Information provided —
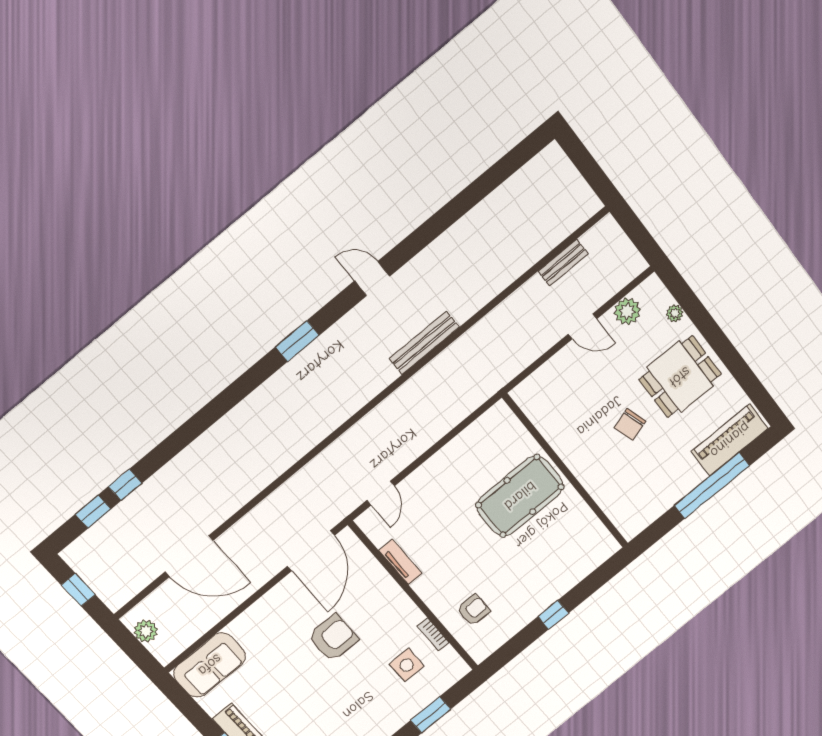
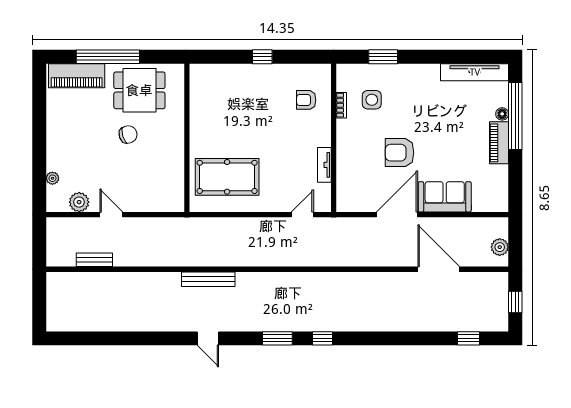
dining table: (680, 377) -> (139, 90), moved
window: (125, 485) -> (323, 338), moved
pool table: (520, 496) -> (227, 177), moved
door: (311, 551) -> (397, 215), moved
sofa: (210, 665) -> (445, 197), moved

Work instructions — Where an entry contains an image, skip the image and write out the rest exactly.

Response area —
dining table: (680, 377) -> (139, 90), moved
window: (125, 485) -> (323, 338), moved
pool table: (520, 496) -> (227, 177), moved
door: (311, 551) -> (397, 215), moved
sofa: (210, 665) -> (445, 197), moved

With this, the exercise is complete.